** Task input follows **

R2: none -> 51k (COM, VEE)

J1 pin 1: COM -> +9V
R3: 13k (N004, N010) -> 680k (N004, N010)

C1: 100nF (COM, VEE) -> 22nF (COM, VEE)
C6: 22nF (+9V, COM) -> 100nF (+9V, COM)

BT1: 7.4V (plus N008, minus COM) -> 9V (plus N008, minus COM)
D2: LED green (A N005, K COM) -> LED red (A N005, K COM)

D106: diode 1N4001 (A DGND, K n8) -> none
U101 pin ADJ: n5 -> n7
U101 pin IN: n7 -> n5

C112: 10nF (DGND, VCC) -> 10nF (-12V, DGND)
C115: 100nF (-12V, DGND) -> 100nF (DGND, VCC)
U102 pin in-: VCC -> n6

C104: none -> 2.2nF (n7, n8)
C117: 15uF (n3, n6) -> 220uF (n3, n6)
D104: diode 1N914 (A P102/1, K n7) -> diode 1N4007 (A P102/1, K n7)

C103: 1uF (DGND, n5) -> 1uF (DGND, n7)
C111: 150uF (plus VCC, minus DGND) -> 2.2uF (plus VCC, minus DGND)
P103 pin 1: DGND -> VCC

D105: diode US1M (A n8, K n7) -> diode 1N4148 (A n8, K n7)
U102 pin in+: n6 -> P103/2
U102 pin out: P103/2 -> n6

** End of Task input **

The problem:
Write out every entry above exactly as given.

Solution to the problem:
R2: none -> 51k (COM, VEE)

J1 pin 1: COM -> +9V
R3: 13k (N004, N010) -> 680k (N004, N010)

C1: 100nF (COM, VEE) -> 22nF (COM, VEE)
C6: 22nF (+9V, COM) -> 100nF (+9V, COM)

BT1: 7.4V (plus N008, minus COM) -> 9V (plus N008, minus COM)
D2: LED green (A N005, K COM) -> LED red (A N005, K COM)

D106: diode 1N4001 (A DGND, K n8) -> none
U101 pin ADJ: n5 -> n7
U101 pin IN: n7 -> n5

C112: 10nF (DGND, VCC) -> 10nF (-12V, DGND)
C115: 100nF (-12V, DGND) -> 100nF (DGND, VCC)
U102 pin in-: VCC -> n6

C104: none -> 2.2nF (n7, n8)
C117: 15uF (n3, n6) -> 220uF (n3, n6)
D104: diode 1N914 (A P102/1, K n7) -> diode 1N4007 (A P102/1, K n7)

C103: 1uF (DGND, n5) -> 1uF (DGND, n7)
C111: 150uF (plus VCC, minus DGND) -> 2.2uF (plus VCC, minus DGND)
P103 pin 1: DGND -> VCC

D105: diode US1M (A n8, K n7) -> diode 1N4148 (A n8, K n7)
U102 pin in+: n6 -> P103/2
U102 pin out: P103/2 -> n6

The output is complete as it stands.